What is being asked –
Your answer should repeat exactly the lines from the one holding "none -> cyan brick D1 level 1" through the end of the data, and it should contain no pictures.
##### Dataset records #####
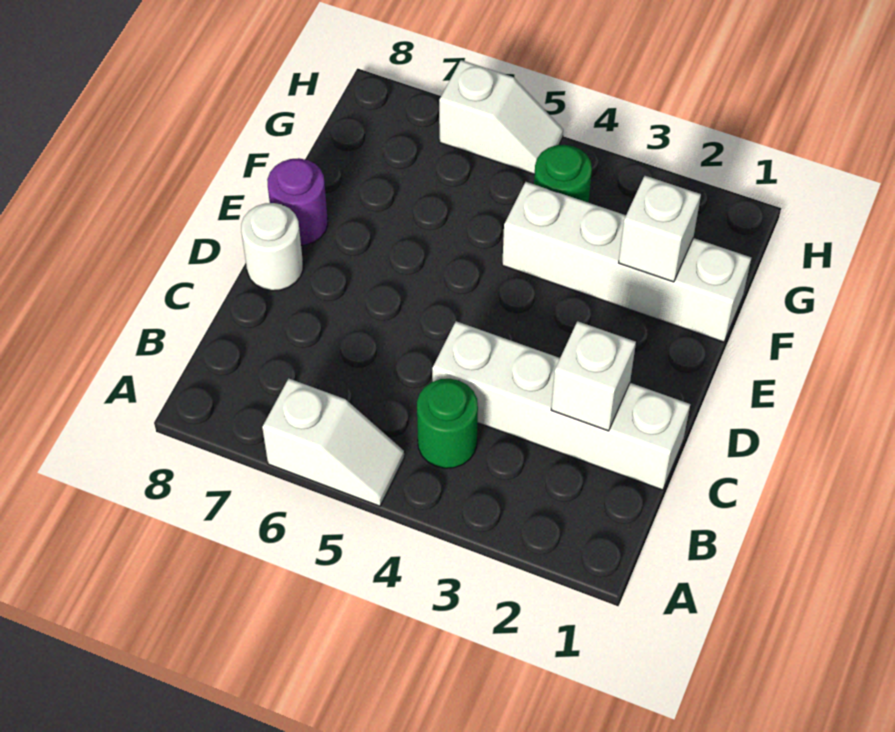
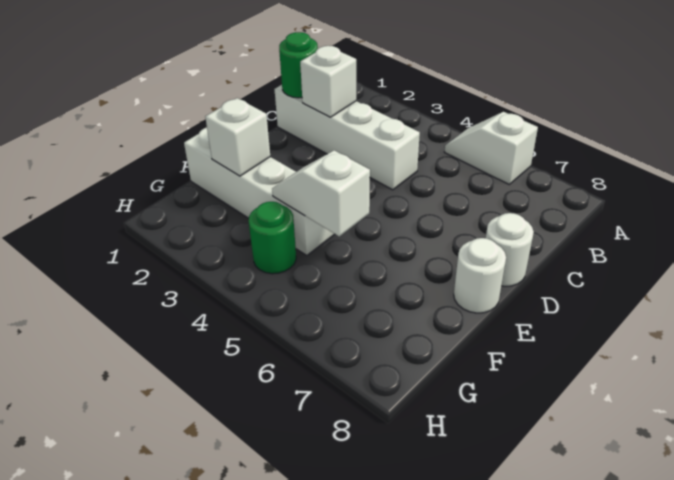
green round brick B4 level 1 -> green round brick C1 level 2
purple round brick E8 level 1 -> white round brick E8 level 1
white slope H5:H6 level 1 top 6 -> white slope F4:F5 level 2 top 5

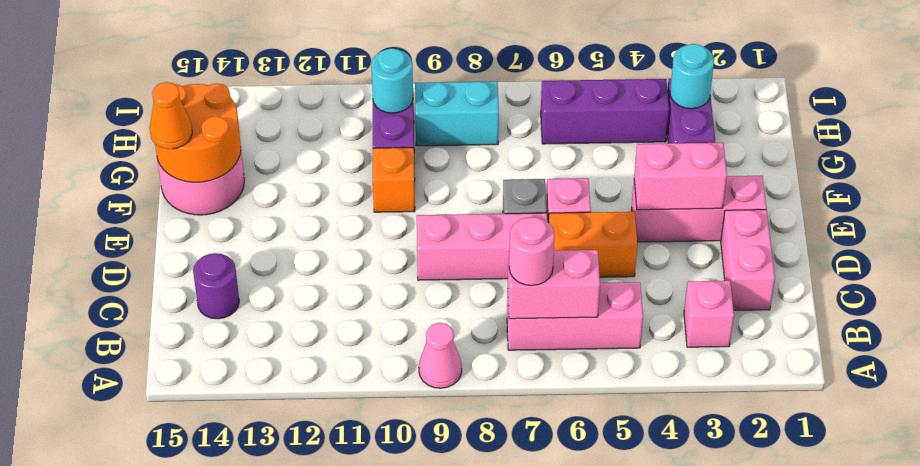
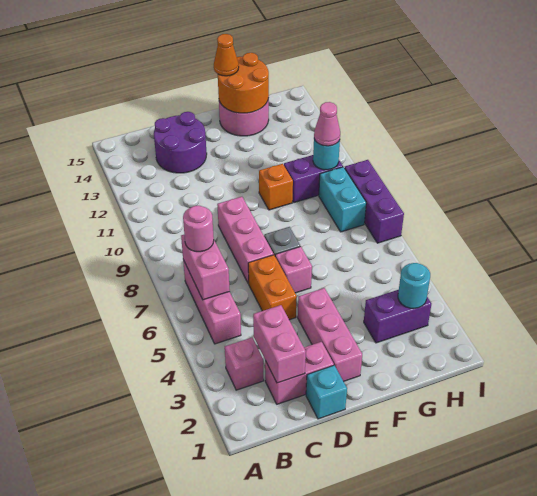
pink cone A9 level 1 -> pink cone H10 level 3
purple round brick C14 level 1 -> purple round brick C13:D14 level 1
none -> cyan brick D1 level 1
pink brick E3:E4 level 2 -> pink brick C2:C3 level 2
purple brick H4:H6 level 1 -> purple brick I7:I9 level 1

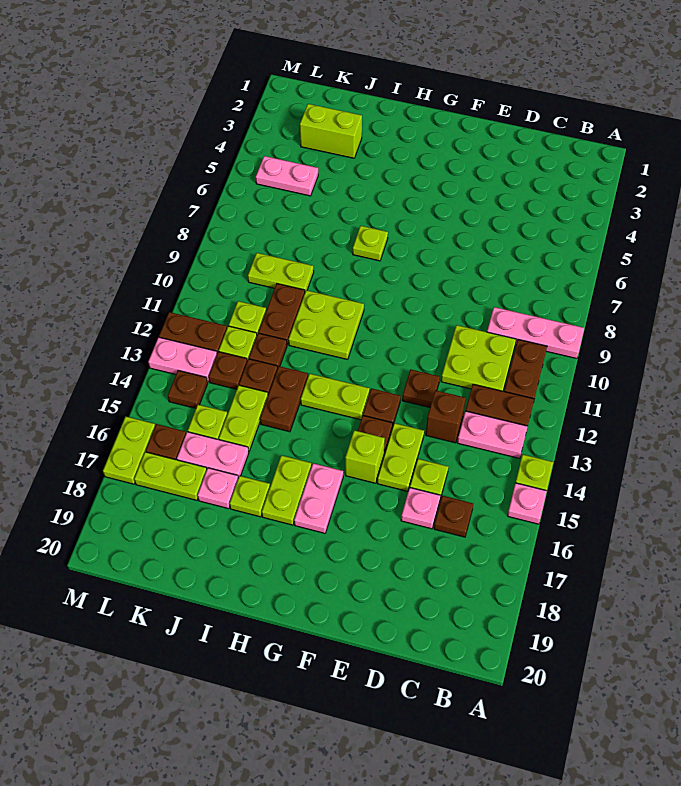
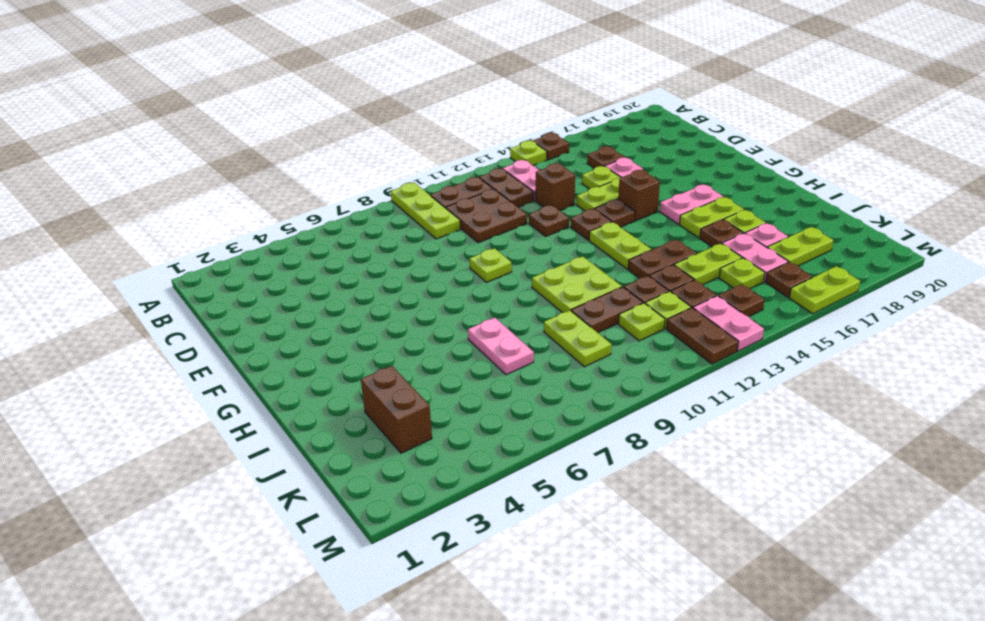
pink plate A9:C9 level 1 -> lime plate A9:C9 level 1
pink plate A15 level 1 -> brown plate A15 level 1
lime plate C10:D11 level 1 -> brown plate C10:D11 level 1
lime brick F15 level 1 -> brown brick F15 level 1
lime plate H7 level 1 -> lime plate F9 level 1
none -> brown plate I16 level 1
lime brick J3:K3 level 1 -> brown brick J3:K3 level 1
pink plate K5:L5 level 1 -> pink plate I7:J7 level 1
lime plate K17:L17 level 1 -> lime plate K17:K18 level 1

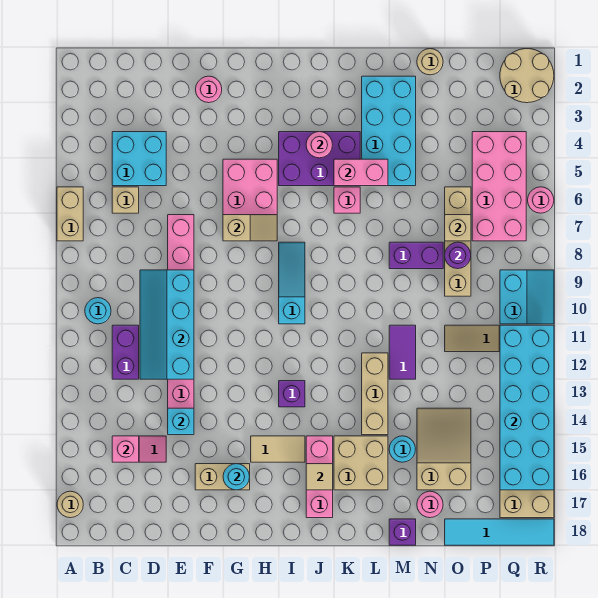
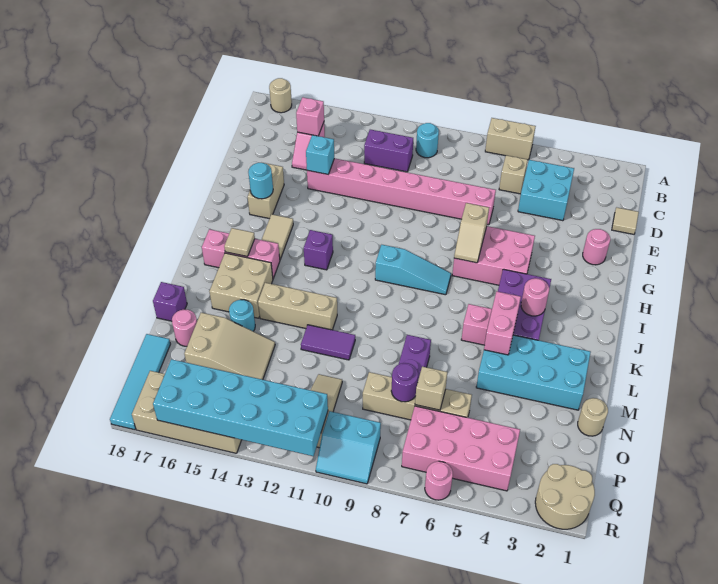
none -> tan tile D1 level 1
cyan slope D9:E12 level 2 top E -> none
#####
Your solution –
none -> cyan brick D1 level 1
pink brick E3:E4 level 2 -> pink brick C2:C3 level 2
purple brick H4:H6 level 1 -> purple brick I7:I9 level 1

pink plate A9:C9 level 1 -> lime plate A9:C9 level 1
pink plate A15 level 1 -> brown plate A15 level 1
lime plate C10:D11 level 1 -> brown plate C10:D11 level 1
lime brick F15 level 1 -> brown brick F15 level 1
lime plate H7 level 1 -> lime plate F9 level 1
none -> brown plate I16 level 1
lime brick J3:K3 level 1 -> brown brick J3:K3 level 1
pink plate K5:L5 level 1 -> pink plate I7:J7 level 1
lime plate K17:L17 level 1 -> lime plate K17:K18 level 1

none -> tan tile D1 level 1
cyan slope D9:E12 level 2 top E -> none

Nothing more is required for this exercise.